━━ MATERIAL FOR THIS EXERCISE ━━
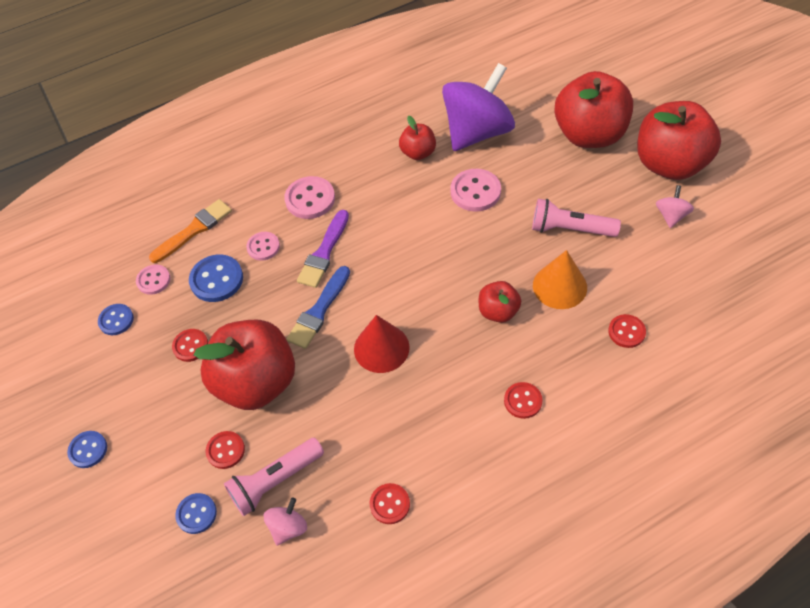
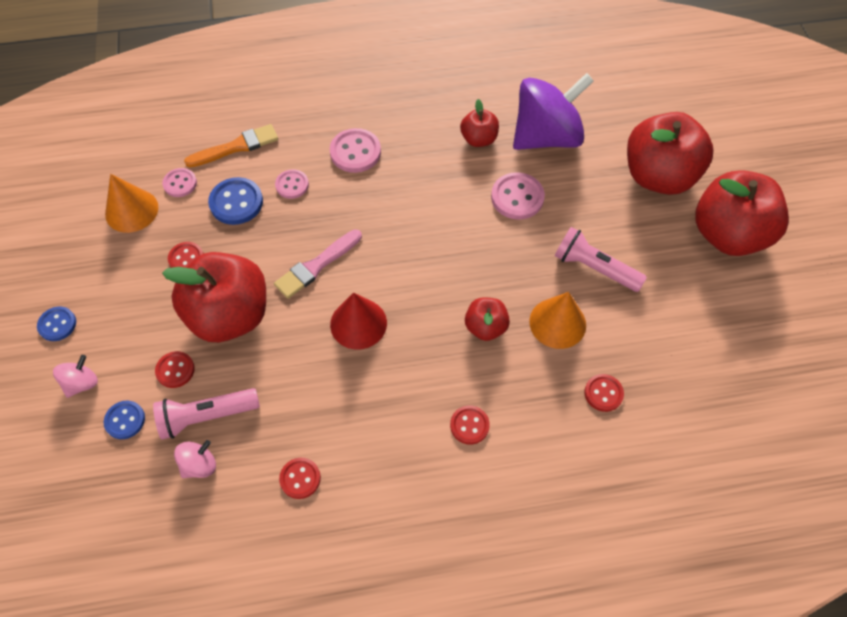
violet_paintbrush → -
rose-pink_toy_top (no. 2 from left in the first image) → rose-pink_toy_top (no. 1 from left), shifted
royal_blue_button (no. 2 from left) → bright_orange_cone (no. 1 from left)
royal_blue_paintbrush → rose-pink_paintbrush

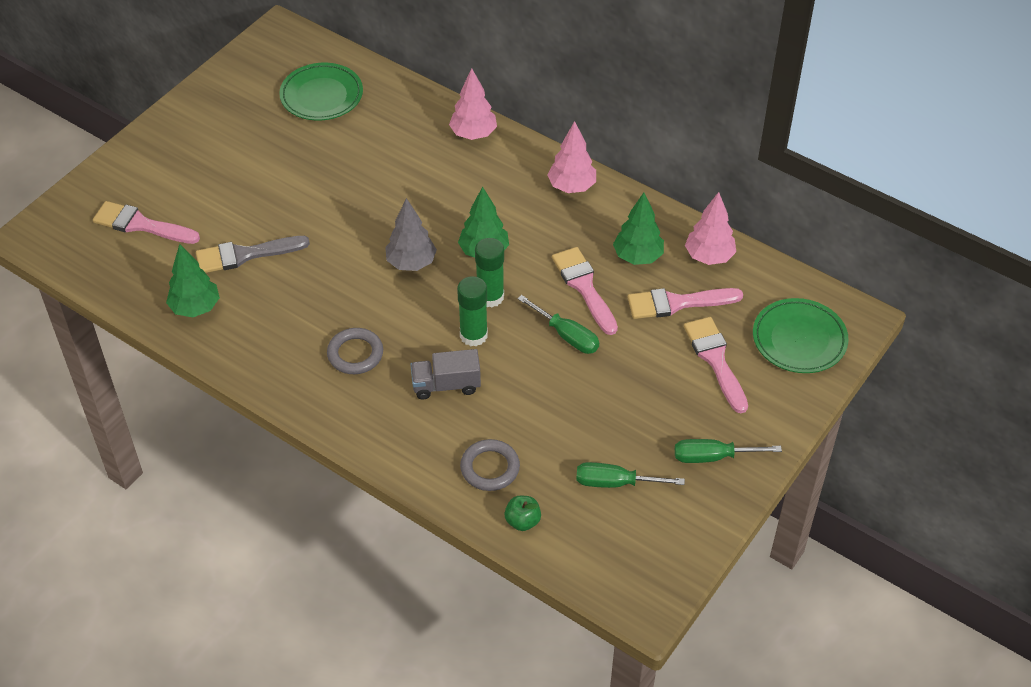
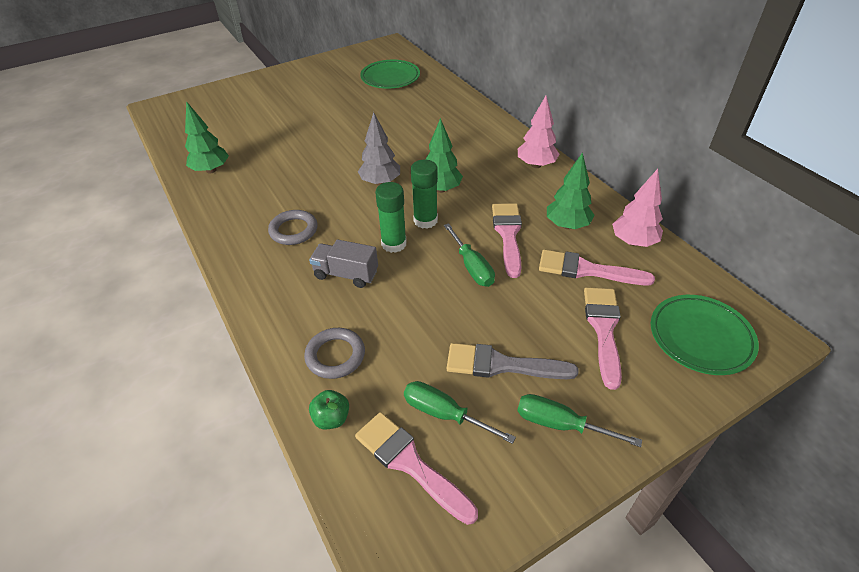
rose-pink_fir_tree (no. 1 from left) → -
rose-pink_paintbrush (no. 1 from left), shifted
grey_paintbrush, shifted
━━━
**AIM OF THE EXERCISE**
Reproduce the data word for word without its images.

**ANSWER TO THIS EXERCISE**
violet_paintbrush → -
rose-pink_toy_top (no. 2 from left in the first image) → rose-pink_toy_top (no. 1 from left), shifted
royal_blue_button (no. 2 from left) → bright_orange_cone (no. 1 from left)
royal_blue_paintbrush → rose-pink_paintbrush

rose-pink_fir_tree (no. 1 from left) → -
rose-pink_paintbrush (no. 1 from left), shifted
grey_paintbrush, shifted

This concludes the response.